What the exercise asks: For this exercise, restate word for word only the lines from the first line of the data to the line containing "pink 1x2 plate [323,171,426,262]".

Provided information:
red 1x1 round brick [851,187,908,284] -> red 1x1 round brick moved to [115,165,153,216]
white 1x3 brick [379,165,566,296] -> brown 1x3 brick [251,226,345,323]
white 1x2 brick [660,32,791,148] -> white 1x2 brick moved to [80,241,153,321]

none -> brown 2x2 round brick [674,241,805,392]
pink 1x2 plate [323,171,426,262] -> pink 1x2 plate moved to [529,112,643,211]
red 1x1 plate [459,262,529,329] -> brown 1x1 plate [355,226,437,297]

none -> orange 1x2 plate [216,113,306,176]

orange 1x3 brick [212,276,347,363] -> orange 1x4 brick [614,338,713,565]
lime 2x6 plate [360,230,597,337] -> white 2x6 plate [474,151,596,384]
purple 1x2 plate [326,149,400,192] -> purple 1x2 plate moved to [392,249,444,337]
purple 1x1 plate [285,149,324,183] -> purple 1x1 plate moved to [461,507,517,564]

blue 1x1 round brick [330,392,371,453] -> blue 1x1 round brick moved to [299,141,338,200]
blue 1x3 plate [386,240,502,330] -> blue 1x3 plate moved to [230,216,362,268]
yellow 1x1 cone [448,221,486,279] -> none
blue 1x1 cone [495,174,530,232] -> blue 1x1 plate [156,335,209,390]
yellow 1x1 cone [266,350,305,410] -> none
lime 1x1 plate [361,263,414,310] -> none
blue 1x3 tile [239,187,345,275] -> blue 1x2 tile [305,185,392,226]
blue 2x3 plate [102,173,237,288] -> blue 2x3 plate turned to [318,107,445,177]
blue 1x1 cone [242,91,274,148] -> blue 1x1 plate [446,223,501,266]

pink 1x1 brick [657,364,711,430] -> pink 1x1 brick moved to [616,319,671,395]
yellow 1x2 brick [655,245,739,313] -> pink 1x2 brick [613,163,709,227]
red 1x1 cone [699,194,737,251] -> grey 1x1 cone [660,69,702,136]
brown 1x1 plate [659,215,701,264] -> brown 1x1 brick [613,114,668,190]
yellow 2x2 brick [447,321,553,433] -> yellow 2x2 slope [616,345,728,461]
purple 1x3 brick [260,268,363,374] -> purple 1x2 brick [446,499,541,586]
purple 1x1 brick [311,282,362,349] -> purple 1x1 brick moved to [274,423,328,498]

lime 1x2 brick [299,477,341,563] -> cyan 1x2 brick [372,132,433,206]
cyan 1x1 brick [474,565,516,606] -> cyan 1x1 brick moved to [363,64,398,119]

Response:
red 1x1 round brick [851,187,908,284] -> red 1x1 round brick moved to [115,165,153,216]
white 1x3 brick [379,165,566,296] -> brown 1x3 brick [251,226,345,323]
white 1x2 brick [660,32,791,148] -> white 1x2 brick moved to [80,241,153,321]

none -> brown 2x2 round brick [674,241,805,392]
pink 1x2 plate [323,171,426,262] -> pink 1x2 plate moved to [529,112,643,211]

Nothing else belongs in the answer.